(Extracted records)
= = = = = = =
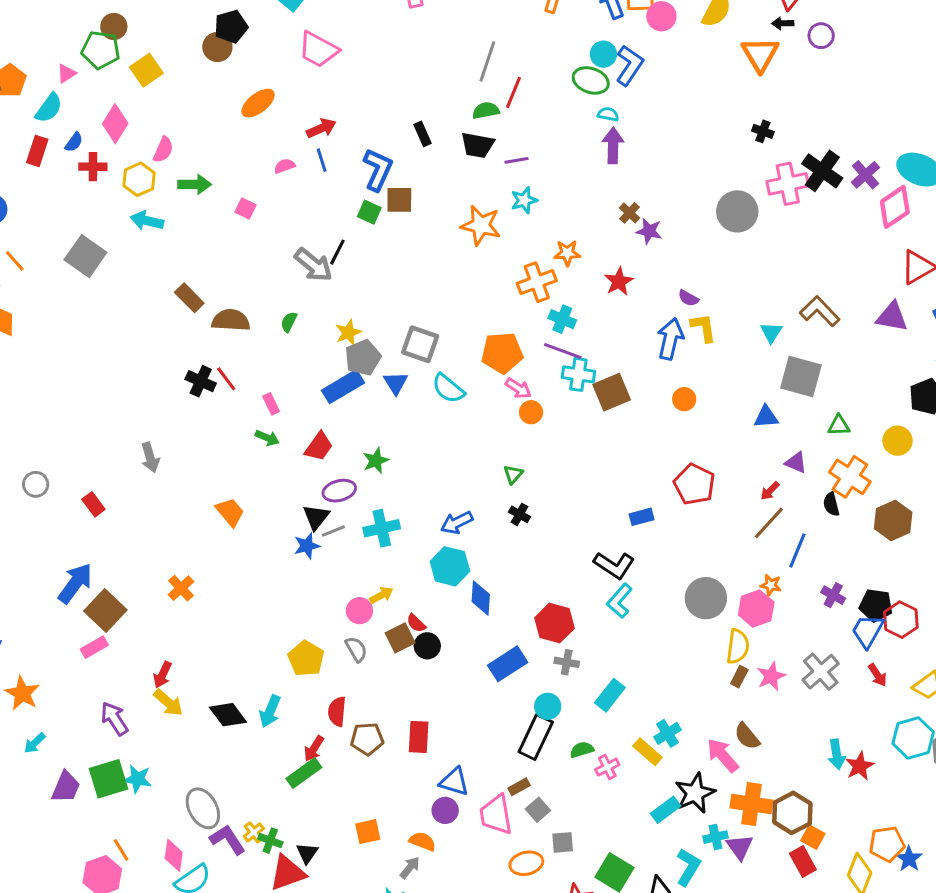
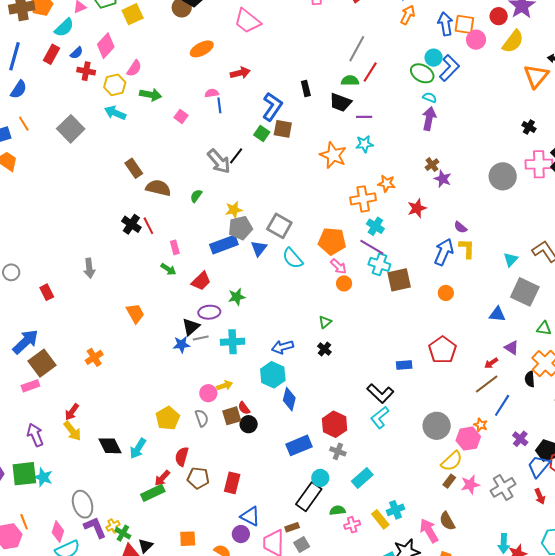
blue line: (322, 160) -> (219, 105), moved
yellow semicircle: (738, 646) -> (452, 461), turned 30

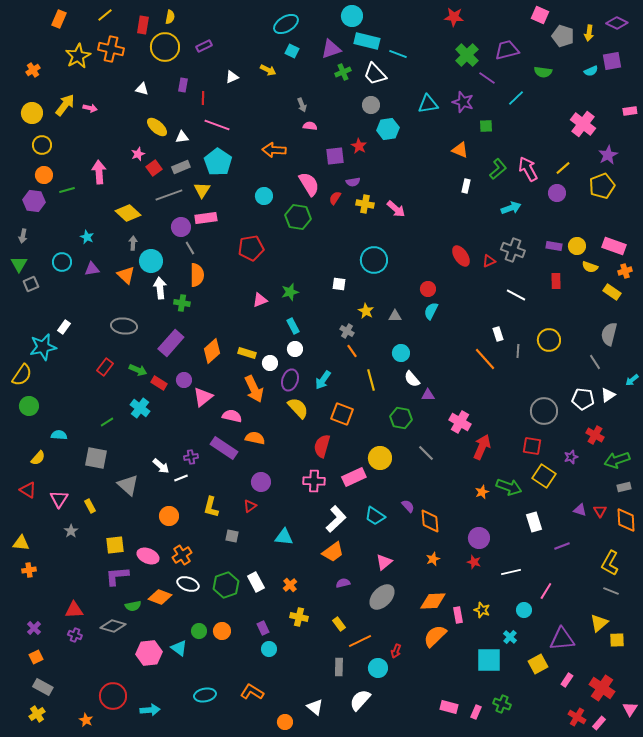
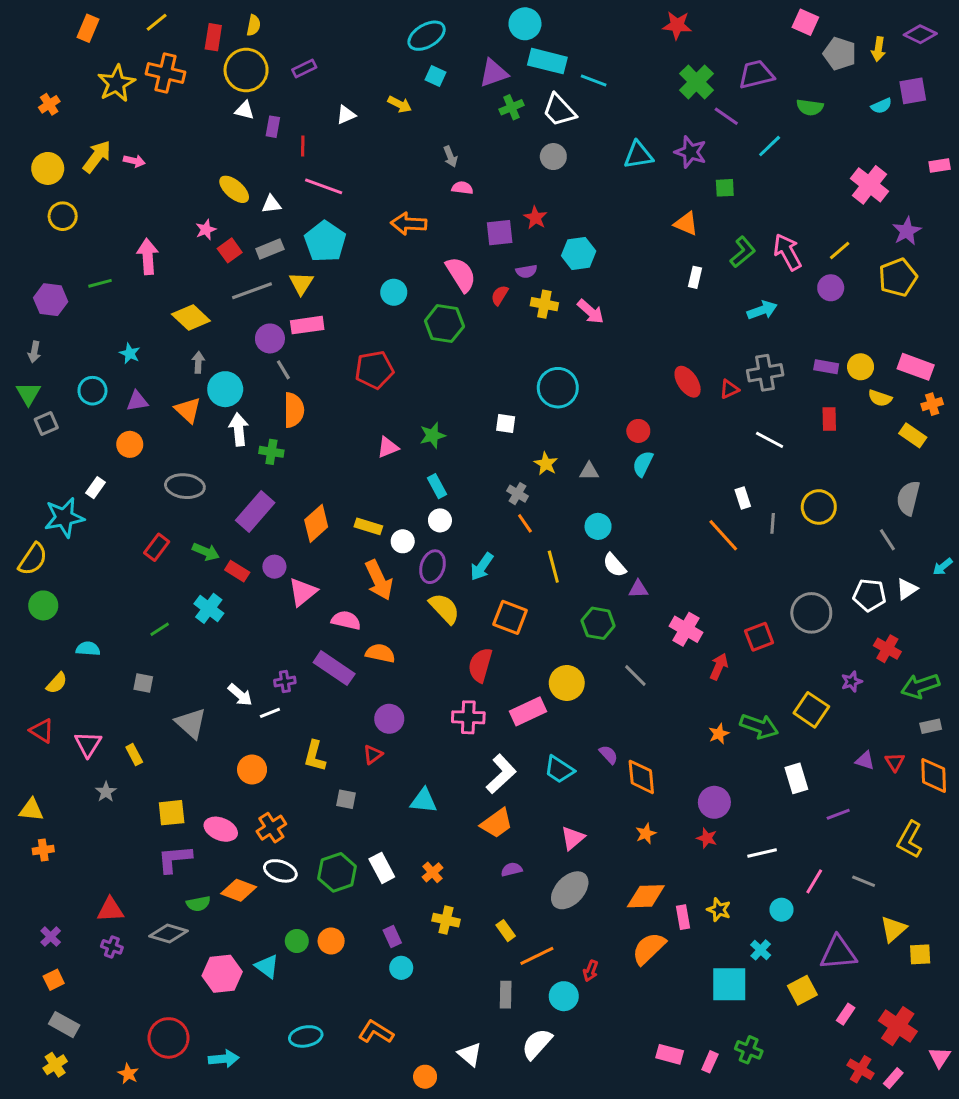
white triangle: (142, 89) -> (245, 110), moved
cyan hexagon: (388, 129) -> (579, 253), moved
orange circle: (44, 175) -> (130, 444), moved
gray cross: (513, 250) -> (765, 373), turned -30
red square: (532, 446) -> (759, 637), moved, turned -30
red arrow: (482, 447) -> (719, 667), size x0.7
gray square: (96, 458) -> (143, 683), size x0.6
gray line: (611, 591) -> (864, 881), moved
= = = = = = =
__Prompt__: With pictures left out, repeat exactly the lines from the one containing "yellow semicircle: (738, 646)" through the last line of the data above, inclusive, and nothing else.

__Response area__:
yellow semicircle: (738, 646) -> (452, 461), turned 30

white triangle: (142, 89) -> (245, 110), moved
cyan hexagon: (388, 129) -> (579, 253), moved
orange circle: (44, 175) -> (130, 444), moved
gray cross: (513, 250) -> (765, 373), turned -30
red square: (532, 446) -> (759, 637), moved, turned -30
red arrow: (482, 447) -> (719, 667), size x0.7
gray square: (96, 458) -> (143, 683), size x0.6
gray line: (611, 591) -> (864, 881), moved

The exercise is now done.